» Aim of the task
For the entries below, print exactly the lines between the line holding "R107: 51k (CTL, GND) -> 9.1k (CTL, GND)" and the line holding "TP1: test point (VCC) -> none", inclusive, and nothing else.

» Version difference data
■ ■ ■ ■ ■ ■ ■
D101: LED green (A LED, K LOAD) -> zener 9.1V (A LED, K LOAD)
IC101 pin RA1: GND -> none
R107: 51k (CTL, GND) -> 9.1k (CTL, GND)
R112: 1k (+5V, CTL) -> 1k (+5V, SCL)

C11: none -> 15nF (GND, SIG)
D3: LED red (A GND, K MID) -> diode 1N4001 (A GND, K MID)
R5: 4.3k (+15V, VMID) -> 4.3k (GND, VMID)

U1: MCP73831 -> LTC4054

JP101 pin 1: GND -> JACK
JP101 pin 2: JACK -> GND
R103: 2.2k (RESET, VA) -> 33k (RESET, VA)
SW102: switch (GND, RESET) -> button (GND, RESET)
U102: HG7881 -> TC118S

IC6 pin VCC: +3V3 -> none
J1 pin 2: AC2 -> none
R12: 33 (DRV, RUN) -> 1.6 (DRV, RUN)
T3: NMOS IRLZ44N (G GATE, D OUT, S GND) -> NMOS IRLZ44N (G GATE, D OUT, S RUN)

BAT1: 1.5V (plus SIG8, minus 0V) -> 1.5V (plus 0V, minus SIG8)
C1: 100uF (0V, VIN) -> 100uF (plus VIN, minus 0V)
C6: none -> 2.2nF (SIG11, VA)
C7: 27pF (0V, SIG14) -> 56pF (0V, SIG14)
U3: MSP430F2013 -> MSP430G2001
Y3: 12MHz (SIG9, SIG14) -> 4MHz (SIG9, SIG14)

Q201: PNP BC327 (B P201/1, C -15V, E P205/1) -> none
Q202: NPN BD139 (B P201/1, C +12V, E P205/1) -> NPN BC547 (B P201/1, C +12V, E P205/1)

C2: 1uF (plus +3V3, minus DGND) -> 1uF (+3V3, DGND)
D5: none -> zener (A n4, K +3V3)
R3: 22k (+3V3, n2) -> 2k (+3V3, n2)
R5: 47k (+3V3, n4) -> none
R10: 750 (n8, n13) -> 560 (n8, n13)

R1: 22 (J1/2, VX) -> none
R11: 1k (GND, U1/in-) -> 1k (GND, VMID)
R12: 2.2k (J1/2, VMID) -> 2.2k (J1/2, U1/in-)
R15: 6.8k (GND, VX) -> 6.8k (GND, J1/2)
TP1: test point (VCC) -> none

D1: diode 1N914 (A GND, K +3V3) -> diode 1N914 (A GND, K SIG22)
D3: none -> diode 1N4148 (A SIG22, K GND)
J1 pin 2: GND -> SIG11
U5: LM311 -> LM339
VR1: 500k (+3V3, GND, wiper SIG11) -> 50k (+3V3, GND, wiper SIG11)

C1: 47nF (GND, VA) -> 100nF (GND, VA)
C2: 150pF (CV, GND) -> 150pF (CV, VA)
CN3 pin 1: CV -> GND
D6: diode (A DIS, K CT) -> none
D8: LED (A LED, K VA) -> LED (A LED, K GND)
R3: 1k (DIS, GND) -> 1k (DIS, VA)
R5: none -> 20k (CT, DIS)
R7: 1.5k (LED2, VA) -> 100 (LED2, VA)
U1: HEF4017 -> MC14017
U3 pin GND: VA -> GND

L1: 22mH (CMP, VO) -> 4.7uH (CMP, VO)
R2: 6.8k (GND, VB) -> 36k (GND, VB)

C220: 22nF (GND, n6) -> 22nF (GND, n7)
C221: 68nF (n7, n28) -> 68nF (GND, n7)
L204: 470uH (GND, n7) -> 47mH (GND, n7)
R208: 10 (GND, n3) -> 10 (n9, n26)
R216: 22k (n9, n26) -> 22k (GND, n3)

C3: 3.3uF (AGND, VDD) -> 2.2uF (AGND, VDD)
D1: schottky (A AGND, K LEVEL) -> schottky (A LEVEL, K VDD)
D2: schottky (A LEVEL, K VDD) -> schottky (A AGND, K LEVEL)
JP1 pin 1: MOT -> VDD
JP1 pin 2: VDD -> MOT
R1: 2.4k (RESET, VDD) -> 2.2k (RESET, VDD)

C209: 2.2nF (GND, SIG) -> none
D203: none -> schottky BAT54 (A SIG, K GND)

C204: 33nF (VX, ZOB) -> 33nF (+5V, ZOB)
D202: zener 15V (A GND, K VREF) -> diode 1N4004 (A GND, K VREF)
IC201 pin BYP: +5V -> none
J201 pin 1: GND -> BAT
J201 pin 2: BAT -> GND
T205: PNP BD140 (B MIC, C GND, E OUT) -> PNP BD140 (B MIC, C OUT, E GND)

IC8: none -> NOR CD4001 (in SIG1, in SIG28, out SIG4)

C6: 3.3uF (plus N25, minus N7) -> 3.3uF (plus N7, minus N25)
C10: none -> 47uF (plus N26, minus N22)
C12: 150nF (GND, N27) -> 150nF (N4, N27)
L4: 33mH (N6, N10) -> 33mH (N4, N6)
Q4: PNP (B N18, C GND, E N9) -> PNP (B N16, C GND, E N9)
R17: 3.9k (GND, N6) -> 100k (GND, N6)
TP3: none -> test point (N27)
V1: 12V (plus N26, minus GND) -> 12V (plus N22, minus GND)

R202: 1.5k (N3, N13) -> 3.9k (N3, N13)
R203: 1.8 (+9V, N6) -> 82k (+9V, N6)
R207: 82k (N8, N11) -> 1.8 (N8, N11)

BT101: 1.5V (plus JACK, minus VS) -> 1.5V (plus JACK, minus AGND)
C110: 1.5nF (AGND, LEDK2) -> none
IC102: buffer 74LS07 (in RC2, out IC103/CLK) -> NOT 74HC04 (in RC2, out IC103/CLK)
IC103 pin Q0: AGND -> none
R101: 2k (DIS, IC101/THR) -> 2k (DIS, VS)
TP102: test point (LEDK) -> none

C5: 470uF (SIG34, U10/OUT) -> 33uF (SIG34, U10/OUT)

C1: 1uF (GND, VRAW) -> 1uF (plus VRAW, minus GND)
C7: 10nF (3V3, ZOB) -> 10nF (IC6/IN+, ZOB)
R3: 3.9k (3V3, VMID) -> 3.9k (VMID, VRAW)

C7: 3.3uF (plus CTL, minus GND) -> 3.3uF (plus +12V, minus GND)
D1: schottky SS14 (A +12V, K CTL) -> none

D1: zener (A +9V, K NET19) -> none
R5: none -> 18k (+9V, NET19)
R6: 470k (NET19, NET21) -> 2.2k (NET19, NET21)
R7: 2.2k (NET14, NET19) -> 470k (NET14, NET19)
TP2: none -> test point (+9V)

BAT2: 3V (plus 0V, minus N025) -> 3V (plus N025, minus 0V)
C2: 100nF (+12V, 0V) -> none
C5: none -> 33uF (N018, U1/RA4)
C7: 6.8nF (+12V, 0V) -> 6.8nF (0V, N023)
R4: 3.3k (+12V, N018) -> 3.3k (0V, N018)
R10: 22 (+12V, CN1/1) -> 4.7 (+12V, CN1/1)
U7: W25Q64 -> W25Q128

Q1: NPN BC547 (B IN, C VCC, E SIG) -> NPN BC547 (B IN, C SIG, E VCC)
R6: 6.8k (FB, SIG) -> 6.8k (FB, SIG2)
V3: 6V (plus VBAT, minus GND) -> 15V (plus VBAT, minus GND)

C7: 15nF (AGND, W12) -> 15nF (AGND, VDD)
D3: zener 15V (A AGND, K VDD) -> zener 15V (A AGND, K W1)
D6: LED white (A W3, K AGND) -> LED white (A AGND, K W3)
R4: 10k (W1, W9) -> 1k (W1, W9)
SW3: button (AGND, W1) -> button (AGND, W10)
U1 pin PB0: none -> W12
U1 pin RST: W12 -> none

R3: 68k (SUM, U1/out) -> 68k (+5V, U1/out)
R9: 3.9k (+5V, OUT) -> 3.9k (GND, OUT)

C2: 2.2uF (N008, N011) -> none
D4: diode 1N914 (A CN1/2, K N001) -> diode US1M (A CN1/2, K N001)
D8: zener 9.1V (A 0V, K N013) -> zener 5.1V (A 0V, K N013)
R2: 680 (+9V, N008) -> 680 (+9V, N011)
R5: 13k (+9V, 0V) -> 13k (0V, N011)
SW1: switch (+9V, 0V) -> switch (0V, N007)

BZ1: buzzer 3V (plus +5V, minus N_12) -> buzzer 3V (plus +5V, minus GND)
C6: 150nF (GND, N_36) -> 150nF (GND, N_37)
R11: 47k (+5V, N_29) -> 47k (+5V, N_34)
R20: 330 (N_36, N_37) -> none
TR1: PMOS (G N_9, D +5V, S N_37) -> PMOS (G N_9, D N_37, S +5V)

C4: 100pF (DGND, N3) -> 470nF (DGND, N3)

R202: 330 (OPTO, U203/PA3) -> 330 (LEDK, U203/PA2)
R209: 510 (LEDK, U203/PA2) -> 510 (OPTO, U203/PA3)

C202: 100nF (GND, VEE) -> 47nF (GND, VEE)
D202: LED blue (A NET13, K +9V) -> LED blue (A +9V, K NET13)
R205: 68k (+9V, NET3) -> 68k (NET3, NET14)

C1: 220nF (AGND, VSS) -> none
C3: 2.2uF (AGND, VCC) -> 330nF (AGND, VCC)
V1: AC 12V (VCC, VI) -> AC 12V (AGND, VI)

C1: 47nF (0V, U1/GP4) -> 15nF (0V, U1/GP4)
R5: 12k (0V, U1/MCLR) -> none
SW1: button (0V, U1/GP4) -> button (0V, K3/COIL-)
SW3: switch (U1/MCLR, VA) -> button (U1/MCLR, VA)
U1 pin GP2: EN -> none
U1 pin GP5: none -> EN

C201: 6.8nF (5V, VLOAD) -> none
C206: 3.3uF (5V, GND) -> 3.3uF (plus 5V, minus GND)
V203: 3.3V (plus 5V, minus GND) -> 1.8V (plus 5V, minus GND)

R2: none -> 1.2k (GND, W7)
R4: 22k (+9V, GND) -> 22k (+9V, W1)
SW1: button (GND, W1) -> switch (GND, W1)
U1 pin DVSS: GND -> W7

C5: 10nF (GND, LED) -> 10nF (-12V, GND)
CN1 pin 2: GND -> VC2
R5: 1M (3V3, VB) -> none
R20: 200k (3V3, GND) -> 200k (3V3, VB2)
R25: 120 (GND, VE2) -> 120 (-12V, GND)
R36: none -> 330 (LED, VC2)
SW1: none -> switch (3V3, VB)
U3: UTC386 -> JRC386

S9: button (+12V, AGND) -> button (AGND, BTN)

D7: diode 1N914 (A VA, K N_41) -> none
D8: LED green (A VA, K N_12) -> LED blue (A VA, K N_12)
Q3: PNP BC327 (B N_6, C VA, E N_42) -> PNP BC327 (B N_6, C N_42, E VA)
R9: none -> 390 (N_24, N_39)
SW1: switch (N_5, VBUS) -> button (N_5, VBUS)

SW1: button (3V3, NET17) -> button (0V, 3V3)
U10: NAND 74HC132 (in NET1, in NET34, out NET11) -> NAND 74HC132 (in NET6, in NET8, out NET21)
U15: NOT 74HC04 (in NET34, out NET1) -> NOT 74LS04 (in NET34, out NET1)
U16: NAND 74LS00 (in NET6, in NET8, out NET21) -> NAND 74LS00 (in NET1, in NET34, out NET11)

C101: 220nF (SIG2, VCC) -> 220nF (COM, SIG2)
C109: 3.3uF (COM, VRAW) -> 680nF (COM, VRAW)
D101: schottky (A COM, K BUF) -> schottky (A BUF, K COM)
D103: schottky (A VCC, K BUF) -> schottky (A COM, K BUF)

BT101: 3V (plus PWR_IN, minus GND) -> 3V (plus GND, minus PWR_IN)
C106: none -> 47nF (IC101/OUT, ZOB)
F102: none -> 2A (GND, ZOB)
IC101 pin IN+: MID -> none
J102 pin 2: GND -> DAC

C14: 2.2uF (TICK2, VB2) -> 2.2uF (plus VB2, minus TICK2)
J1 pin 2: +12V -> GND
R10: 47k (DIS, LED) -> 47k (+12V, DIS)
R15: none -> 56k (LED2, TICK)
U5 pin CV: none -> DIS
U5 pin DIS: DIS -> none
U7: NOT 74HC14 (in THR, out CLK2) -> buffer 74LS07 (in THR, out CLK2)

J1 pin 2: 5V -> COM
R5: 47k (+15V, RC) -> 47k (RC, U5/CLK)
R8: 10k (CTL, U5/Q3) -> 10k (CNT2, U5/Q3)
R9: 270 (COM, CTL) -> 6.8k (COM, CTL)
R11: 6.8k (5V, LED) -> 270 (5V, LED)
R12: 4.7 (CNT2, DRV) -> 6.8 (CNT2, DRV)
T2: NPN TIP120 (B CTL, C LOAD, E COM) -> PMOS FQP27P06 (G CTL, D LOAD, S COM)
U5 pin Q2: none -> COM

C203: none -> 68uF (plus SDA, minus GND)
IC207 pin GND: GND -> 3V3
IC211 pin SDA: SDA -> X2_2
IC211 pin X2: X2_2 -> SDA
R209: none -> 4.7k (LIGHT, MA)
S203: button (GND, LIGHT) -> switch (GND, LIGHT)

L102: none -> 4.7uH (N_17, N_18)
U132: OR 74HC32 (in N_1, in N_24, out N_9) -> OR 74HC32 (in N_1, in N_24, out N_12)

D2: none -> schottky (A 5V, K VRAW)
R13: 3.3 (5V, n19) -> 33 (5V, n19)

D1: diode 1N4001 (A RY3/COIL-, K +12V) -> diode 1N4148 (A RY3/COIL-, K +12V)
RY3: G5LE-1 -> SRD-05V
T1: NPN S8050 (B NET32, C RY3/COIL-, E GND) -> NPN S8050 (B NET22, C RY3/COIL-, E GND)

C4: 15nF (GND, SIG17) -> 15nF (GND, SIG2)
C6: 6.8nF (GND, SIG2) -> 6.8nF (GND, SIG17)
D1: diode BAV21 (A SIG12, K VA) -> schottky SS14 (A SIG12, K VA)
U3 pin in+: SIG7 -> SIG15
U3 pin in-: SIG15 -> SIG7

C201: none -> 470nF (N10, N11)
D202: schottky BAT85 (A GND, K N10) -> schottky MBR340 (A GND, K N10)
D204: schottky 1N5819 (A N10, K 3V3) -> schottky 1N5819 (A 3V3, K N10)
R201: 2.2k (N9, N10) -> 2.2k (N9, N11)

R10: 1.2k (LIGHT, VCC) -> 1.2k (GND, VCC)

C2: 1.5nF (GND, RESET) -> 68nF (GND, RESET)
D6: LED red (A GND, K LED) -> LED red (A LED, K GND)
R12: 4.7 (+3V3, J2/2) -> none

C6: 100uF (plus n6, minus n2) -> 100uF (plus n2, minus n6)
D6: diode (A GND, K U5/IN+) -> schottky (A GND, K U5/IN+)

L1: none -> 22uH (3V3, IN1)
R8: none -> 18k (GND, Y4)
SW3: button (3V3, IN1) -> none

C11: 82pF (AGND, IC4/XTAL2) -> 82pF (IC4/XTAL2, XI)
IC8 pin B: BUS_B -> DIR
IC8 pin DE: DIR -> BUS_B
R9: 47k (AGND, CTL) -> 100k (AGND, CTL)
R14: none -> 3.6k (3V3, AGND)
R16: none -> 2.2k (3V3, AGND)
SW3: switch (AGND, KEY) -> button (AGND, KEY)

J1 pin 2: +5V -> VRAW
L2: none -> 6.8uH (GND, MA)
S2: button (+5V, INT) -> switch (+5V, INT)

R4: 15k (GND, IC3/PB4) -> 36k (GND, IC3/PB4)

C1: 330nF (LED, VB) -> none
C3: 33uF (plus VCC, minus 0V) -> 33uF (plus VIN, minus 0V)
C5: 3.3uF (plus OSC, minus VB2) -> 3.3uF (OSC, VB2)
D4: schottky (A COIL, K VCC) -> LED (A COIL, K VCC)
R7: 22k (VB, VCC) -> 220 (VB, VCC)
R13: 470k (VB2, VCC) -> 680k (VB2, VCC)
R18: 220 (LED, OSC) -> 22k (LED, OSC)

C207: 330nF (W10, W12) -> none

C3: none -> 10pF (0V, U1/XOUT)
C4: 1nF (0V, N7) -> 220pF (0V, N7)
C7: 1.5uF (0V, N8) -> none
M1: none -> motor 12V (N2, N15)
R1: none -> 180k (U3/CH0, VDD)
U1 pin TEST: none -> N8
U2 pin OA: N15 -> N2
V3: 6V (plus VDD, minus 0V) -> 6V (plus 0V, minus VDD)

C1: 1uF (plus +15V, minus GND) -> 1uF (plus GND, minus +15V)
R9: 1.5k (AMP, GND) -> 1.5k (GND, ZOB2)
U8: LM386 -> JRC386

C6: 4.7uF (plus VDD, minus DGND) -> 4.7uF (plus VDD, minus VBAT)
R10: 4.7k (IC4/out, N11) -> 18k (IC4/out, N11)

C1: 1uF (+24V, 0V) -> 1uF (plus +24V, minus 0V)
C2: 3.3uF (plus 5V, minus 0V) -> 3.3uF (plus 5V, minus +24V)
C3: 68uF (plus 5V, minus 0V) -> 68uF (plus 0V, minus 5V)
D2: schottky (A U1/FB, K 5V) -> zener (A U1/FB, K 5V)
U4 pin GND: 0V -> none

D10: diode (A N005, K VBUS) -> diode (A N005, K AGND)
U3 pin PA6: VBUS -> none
■ ■ ■ ■ ■ ■ ■
» Answer section
R107: 51k (CTL, GND) -> 9.1k (CTL, GND)
R112: 1k (+5V, CTL) -> 1k (+5V, SCL)

C11: none -> 15nF (GND, SIG)
D3: LED red (A GND, K MID) -> diode 1N4001 (A GND, K MID)
R5: 4.3k (+15V, VMID) -> 4.3k (GND, VMID)

U1: MCP73831 -> LTC4054

JP101 pin 1: GND -> JACK
JP101 pin 2: JACK -> GND
R103: 2.2k (RESET, VA) -> 33k (RESET, VA)
SW102: switch (GND, RESET) -> button (GND, RESET)
U102: HG7881 -> TC118S

IC6 pin VCC: +3V3 -> none
J1 pin 2: AC2 -> none
R12: 33 (DRV, RUN) -> 1.6 (DRV, RUN)
T3: NMOS IRLZ44N (G GATE, D OUT, S GND) -> NMOS IRLZ44N (G GATE, D OUT, S RUN)

BAT1: 1.5V (plus SIG8, minus 0V) -> 1.5V (plus 0V, minus SIG8)
C1: 100uF (0V, VIN) -> 100uF (plus VIN, minus 0V)
C6: none -> 2.2nF (SIG11, VA)
C7: 27pF (0V, SIG14) -> 56pF (0V, SIG14)
U3: MSP430F2013 -> MSP430G2001
Y3: 12MHz (SIG9, SIG14) -> 4MHz (SIG9, SIG14)

Q201: PNP BC327 (B P201/1, C -15V, E P205/1) -> none
Q202: NPN BD139 (B P201/1, C +12V, E P205/1) -> NPN BC547 (B P201/1, C +12V, E P205/1)

C2: 1uF (plus +3V3, minus DGND) -> 1uF (+3V3, DGND)
D5: none -> zener (A n4, K +3V3)
R3: 22k (+3V3, n2) -> 2k (+3V3, n2)
R5: 47k (+3V3, n4) -> none
R10: 750 (n8, n13) -> 560 (n8, n13)

R1: 22 (J1/2, VX) -> none
R11: 1k (GND, U1/in-) -> 1k (GND, VMID)
R12: 2.2k (J1/2, VMID) -> 2.2k (J1/2, U1/in-)
R15: 6.8k (GND, VX) -> 6.8k (GND, J1/2)
TP1: test point (VCC) -> none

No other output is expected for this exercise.